● **What you are asked to do**: Repeat each entry word for word. Leave any images out of the copy.

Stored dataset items
§
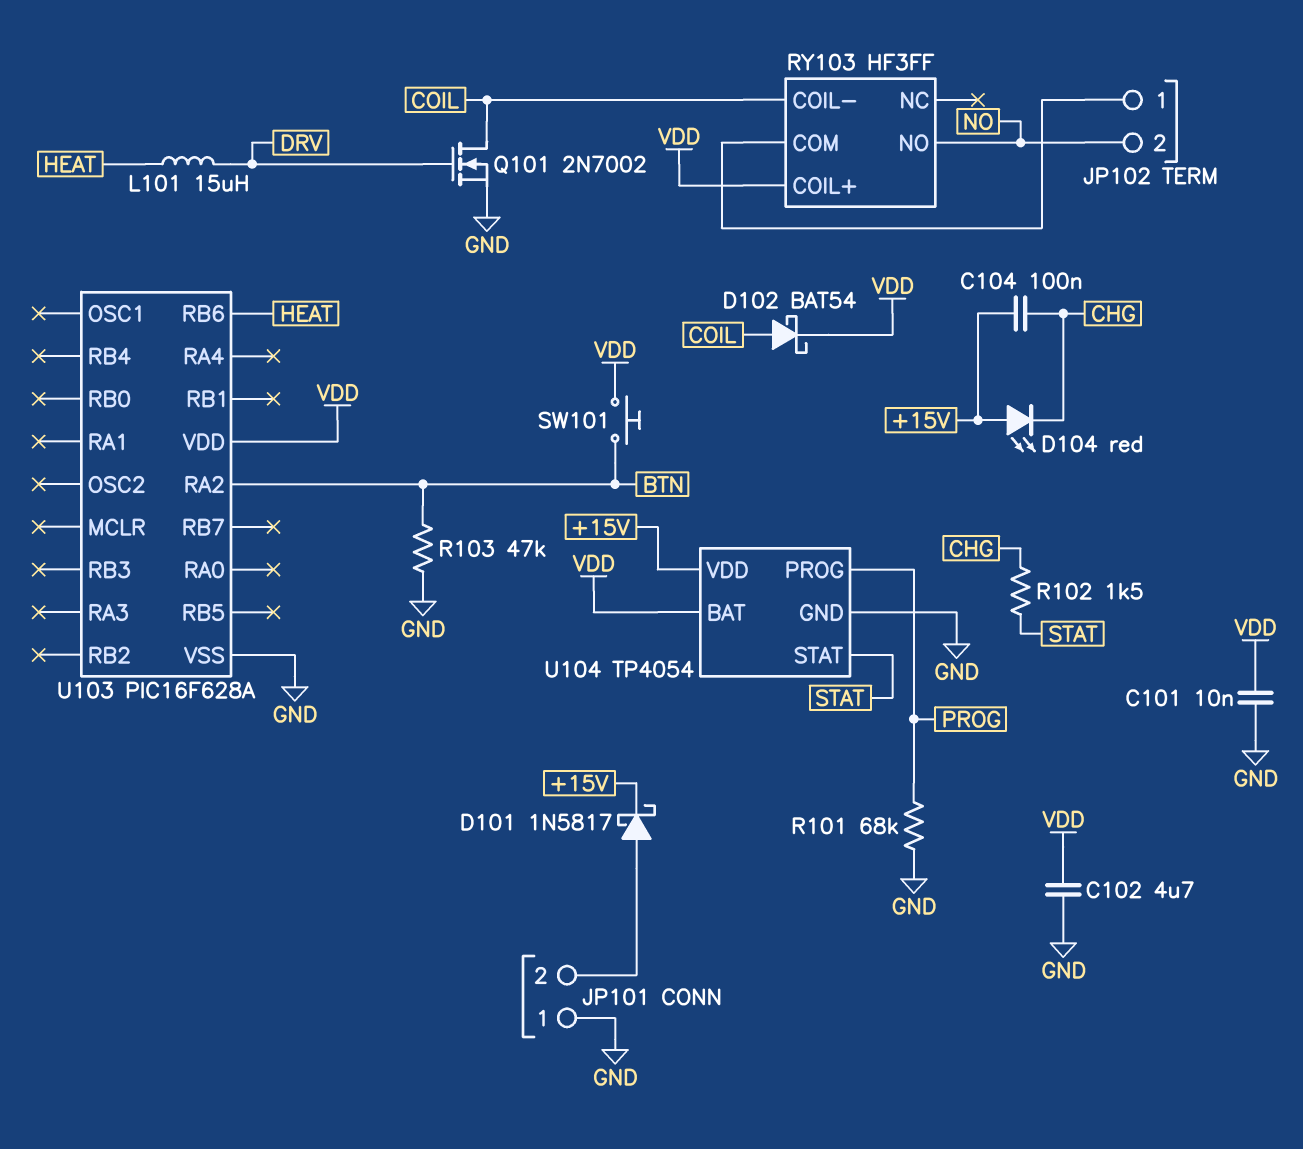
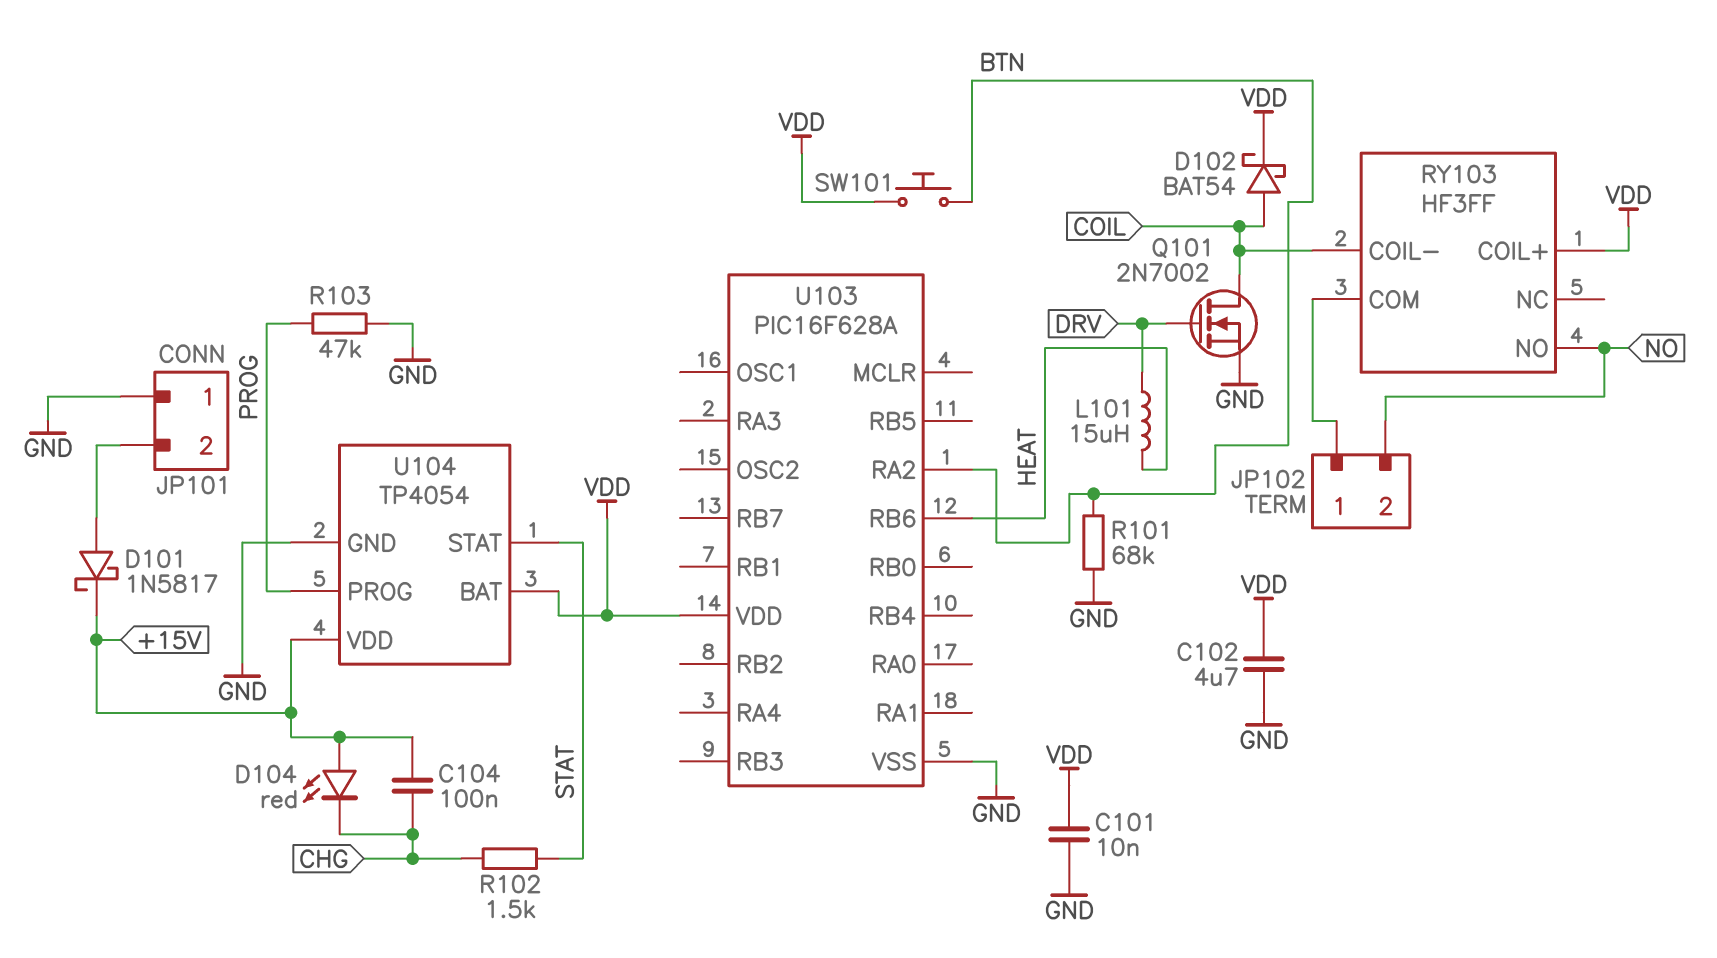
R101: 68k (GND, PROG) -> 68k (BTN, GND)
R103: 47k (BTN, GND) -> 47k (GND, PROG)

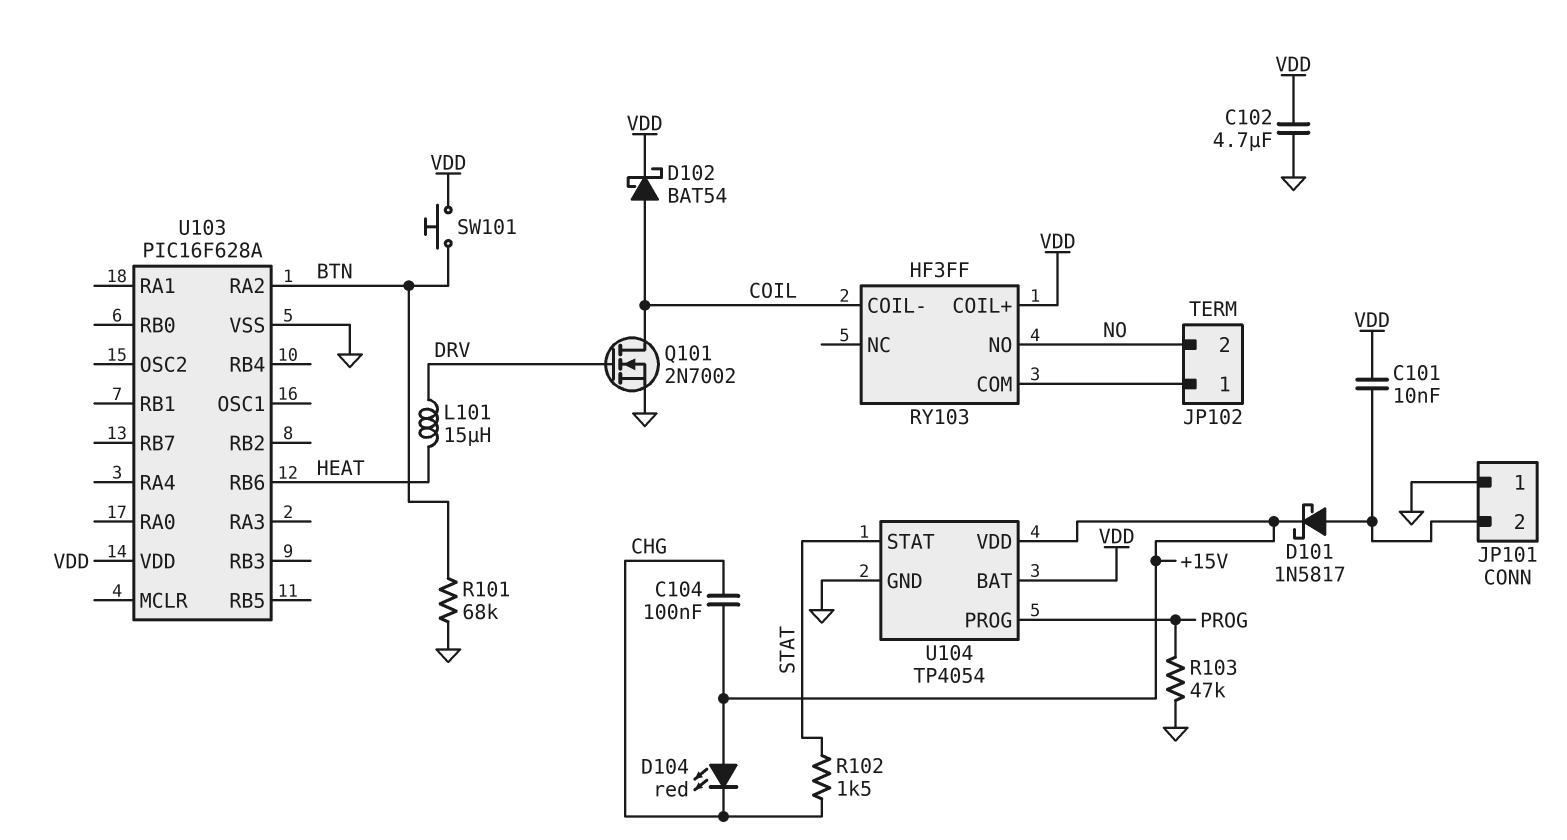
C101: 10nF (GND, VDD) -> 10nF (JP101/2, VDD)

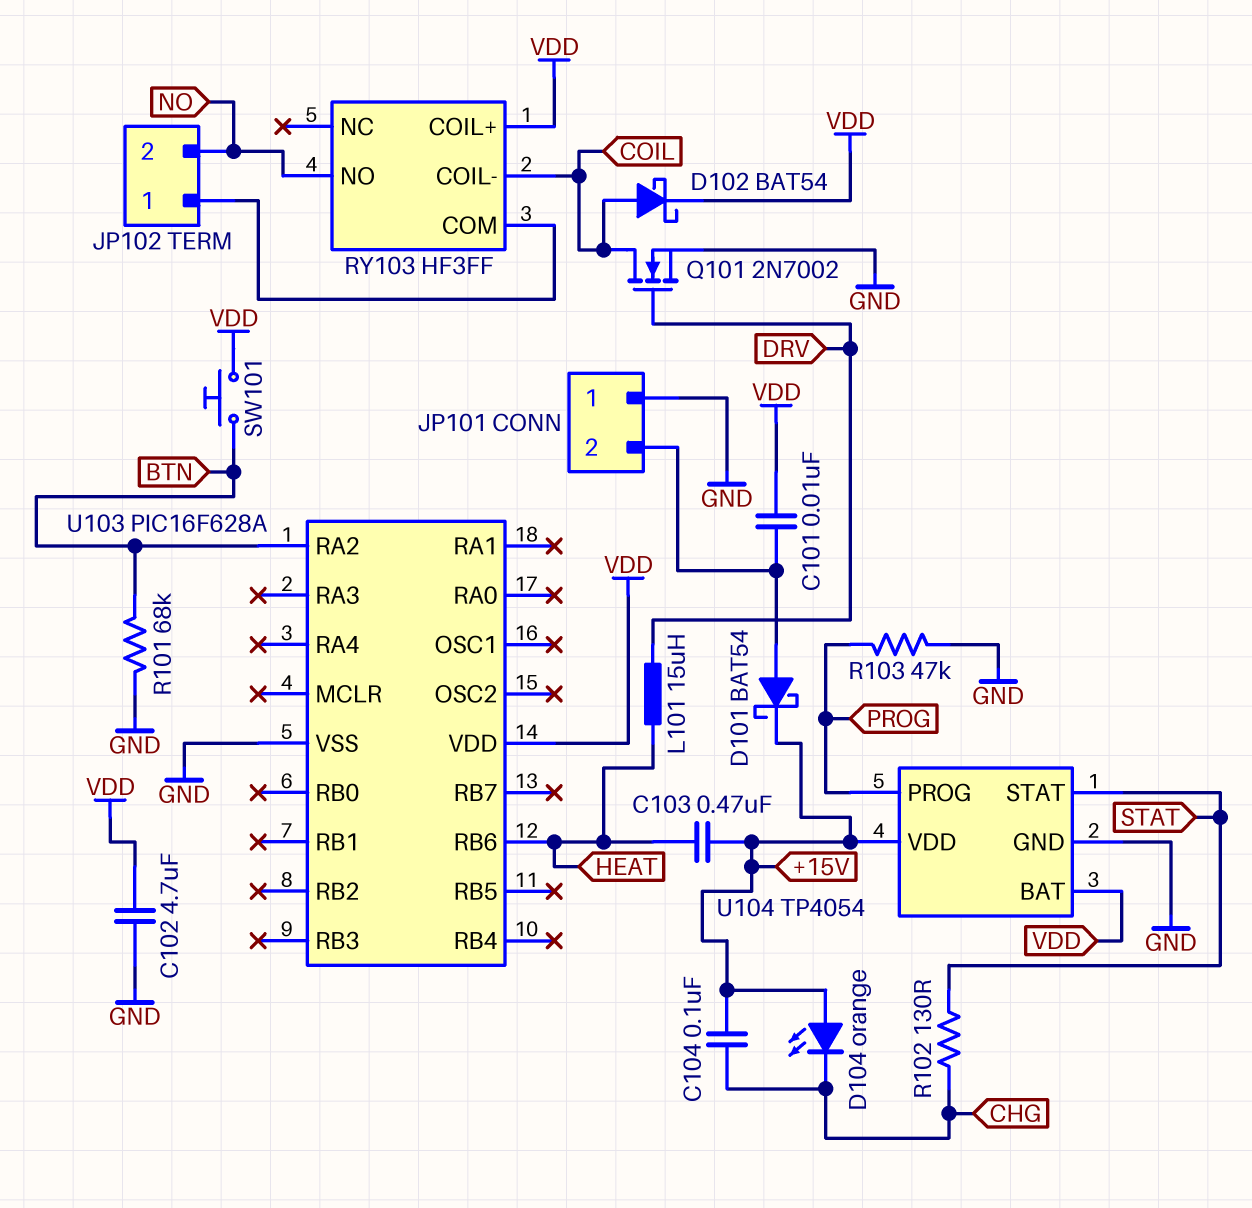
C103: none -> 470nF (+15V, HEAT)
D101: schottky 1N5817 (A JP101/2, K +15V) -> schottky BAT54 (A JP101/2, K +15V)
D104: LED red (A +15V, K CHG) -> LED orange (A +15V, K CHG)
R102: 1.5k (CHG, STAT) -> 130 (CHG, STAT)

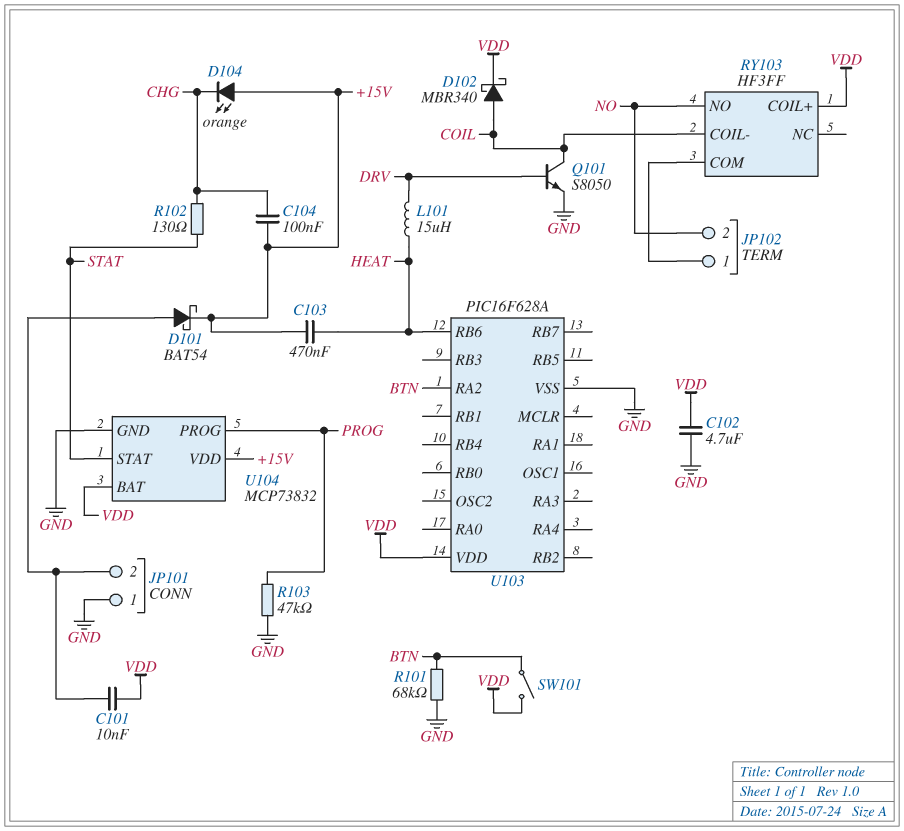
D102: schottky BAT54 (A COIL, K VDD) -> schottky MBR340 (A COIL, K VDD)
Q101: NMOS 2N7002 (G DRV, D COIL, S GND) -> NPN S8050 (B DRV, C COIL, E GND)
SW101: button (BTN, VDD) -> switch (BTN, VDD)
U104: TP4054 -> MCP73832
§
● **Written response**:
R101: 68k (GND, PROG) -> 68k (BTN, GND)
R103: 47k (BTN, GND) -> 47k (GND, PROG)

C101: 10nF (GND, VDD) -> 10nF (JP101/2, VDD)

C103: none -> 470nF (+15V, HEAT)
D101: schottky 1N5817 (A JP101/2, K +15V) -> schottky BAT54 (A JP101/2, K +15V)
D104: LED red (A +15V, K CHG) -> LED orange (A +15V, K CHG)
R102: 1.5k (CHG, STAT) -> 130 (CHG, STAT)

D102: schottky BAT54 (A COIL, K VDD) -> schottky MBR340 (A COIL, K VDD)
Q101: NMOS 2N7002 (G DRV, D COIL, S GND) -> NPN S8050 (B DRV, C COIL, E GND)
SW101: button (BTN, VDD) -> switch (BTN, VDD)
U104: TP4054 -> MCP73832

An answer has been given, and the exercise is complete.